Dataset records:
•••••

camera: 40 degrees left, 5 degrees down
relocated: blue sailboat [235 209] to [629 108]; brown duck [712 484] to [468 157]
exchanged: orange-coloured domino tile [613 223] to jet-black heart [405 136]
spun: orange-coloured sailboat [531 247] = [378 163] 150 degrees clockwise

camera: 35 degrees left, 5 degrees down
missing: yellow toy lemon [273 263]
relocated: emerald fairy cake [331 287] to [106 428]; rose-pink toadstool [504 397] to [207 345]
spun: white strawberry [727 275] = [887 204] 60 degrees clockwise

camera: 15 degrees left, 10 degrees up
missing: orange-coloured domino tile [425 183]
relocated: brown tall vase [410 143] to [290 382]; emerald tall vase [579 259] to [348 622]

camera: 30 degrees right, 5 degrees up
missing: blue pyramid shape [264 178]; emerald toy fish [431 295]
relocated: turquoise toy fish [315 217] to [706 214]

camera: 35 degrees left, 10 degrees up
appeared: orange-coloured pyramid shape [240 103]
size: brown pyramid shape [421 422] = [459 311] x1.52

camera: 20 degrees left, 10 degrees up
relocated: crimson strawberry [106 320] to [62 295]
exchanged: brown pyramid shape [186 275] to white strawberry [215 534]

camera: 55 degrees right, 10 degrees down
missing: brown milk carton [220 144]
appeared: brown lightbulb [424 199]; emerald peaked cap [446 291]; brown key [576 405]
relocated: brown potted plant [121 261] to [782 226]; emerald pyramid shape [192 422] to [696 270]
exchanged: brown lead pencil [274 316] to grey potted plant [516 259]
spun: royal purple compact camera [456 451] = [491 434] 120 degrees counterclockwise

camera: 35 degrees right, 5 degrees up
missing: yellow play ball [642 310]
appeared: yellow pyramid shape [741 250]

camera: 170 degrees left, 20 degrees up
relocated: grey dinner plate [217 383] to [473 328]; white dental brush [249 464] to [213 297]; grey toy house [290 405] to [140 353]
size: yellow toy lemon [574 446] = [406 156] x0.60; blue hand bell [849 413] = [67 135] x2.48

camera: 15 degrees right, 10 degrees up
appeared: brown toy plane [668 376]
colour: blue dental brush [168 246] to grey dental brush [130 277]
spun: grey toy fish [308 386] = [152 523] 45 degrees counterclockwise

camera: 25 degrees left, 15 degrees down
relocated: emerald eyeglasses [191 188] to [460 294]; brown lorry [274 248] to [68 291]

•••••

→ Assigned task
Would you please copy every line of the data exactly?

→ Response
camera: 40 degrees left, 5 degrees down
relocated: blue sailboat [235 209] to [629 108]; brown duck [712 484] to [468 157]
exchanged: orange-coloured domino tile [613 223] to jet-black heart [405 136]
spun: orange-coloured sailboat [531 247] = [378 163] 150 degrees clockwise

camera: 35 degrees left, 5 degrees down
missing: yellow toy lemon [273 263]
relocated: emerald fairy cake [331 287] to [106 428]; rose-pink toadstool [504 397] to [207 345]
spun: white strawberry [727 275] = [887 204] 60 degrees clockwise

camera: 15 degrees left, 10 degrees up
missing: orange-coloured domino tile [425 183]
relocated: brown tall vase [410 143] to [290 382]; emerald tall vase [579 259] to [348 622]

camera: 30 degrees right, 5 degrees up
missing: blue pyramid shape [264 178]; emerald toy fish [431 295]
relocated: turquoise toy fish [315 217] to [706 214]

camera: 35 degrees left, 10 degrees up
appeared: orange-coloured pyramid shape [240 103]
size: brown pyramid shape [421 422] = [459 311] x1.52

camera: 20 degrees left, 10 degrees up
relocated: crimson strawberry [106 320] to [62 295]
exchanged: brown pyramid shape [186 275] to white strawberry [215 534]

camera: 55 degrees right, 10 degrees down
missing: brown milk carton [220 144]
appeared: brown lightbulb [424 199]; emerald peaked cap [446 291]; brown key [576 405]
relocated: brown potted plant [121 261] to [782 226]; emerald pyramid shape [192 422] to [696 270]
exchanged: brown lead pencil [274 316] to grey potted plant [516 259]
spun: royal purple compact camera [456 451] = [491 434] 120 degrees counterclockwise

camera: 35 degrees right, 5 degrees up
missing: yellow play ball [642 310]
appeared: yellow pyramid shape [741 250]

camera: 170 degrees left, 20 degrees up
relocated: grey dinner plate [217 383] to [473 328]; white dental brush [249 464] to [213 297]; grey toy house [290 405] to [140 353]
size: yellow toy lemon [574 446] = [406 156] x0.60; blue hand bell [849 413] = [67 135] x2.48

camera: 15 degrees right, 10 degrees up
appeared: brown toy plane [668 376]
colour: blue dental brush [168 246] to grey dental brush [130 277]
spun: grey toy fish [308 386] = [152 523] 45 degrees counterclockwise

camera: 25 degrees left, 15 degrees down
relocated: emerald eyeglasses [191 188] to [460 294]; brown lorry [274 248] to [68 291]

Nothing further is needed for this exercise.